## EXERCISE
Without the pictures, output the records below exactly as they are.

Records from a collection
▼
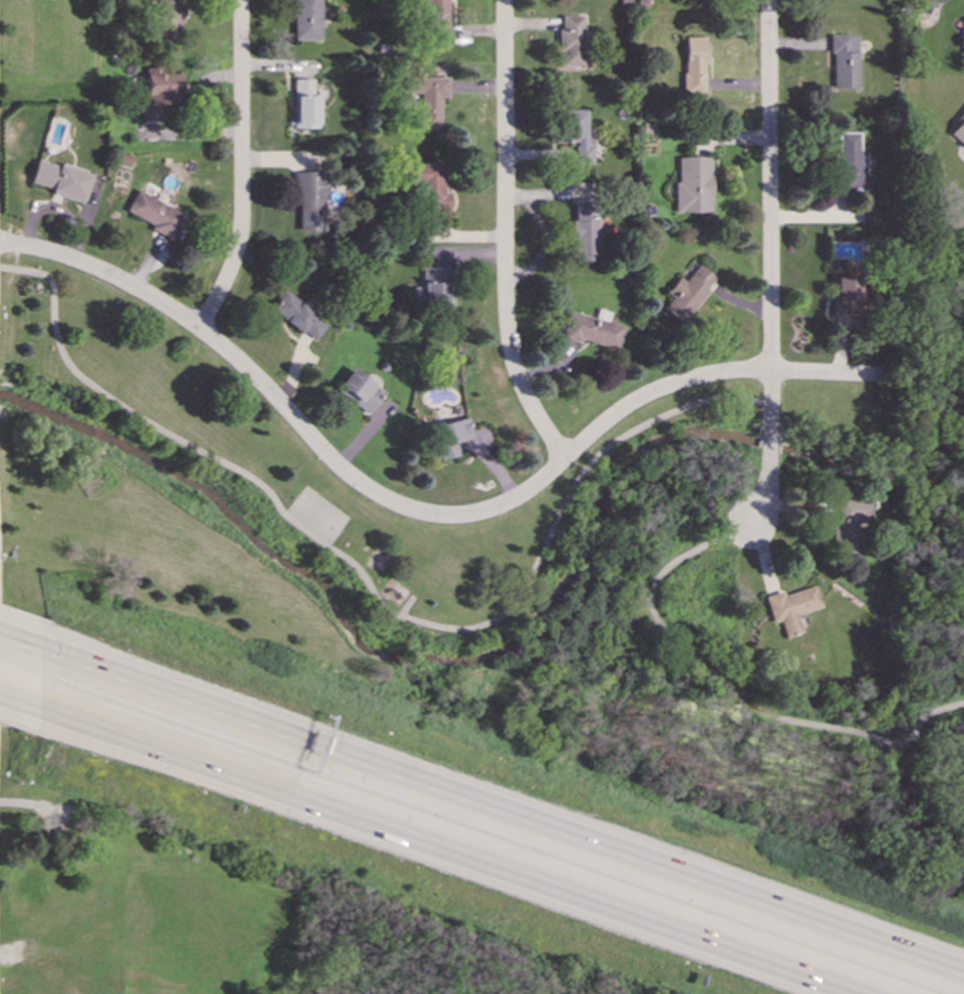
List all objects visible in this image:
building: (435, 16)
building: (167, 17)
building: (307, 19)
building: (571, 39)
building: (844, 60)
building: (694, 64)
building: (158, 92)
building: (427, 96)
building: (305, 104)
building: (959, 130)
building: (578, 134)
building: (849, 162)
road: (240, 169)
building: (59, 178)
building: (692, 184)
building: (429, 185)
building: (309, 201)
building: (154, 214)
building: (584, 231)
road: (504, 235)
road: (770, 267)
building: (433, 287)
building: (687, 292)
building: (846, 295)
building: (298, 315)
building: (590, 329)
building: (358, 390)
building: (449, 436)
road: (420, 511)
park: (317, 514)
building: (847, 521)
park: (453, 550)
park: (929, 569)
road: (371, 589)
road: (405, 607)
building: (790, 607)
road: (733, 696)
road: (2, 698)
road: (15, 802)
road: (482, 810)
road: (425, 846)
park: (229, 918)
▲
## ANSWER BOX
List all objects visible in this image:
building: (435, 16)
building: (167, 17)
building: (307, 19)
building: (571, 39)
building: (844, 60)
building: (694, 64)
building: (158, 92)
building: (427, 96)
building: (305, 104)
building: (959, 130)
building: (578, 134)
building: (849, 162)
road: (240, 169)
building: (59, 178)
building: (692, 184)
building: (429, 185)
building: (309, 201)
building: (154, 214)
building: (584, 231)
road: (504, 235)
road: (770, 267)
building: (433, 287)
building: (687, 292)
building: (846, 295)
building: (298, 315)
building: (590, 329)
building: (358, 390)
building: (449, 436)
road: (420, 511)
park: (317, 514)
building: (847, 521)
park: (453, 550)
park: (929, 569)
road: (371, 589)
road: (405, 607)
building: (790, 607)
road: (733, 696)
road: (2, 698)
road: (15, 802)
road: (482, 810)
road: (425, 846)
park: (229, 918)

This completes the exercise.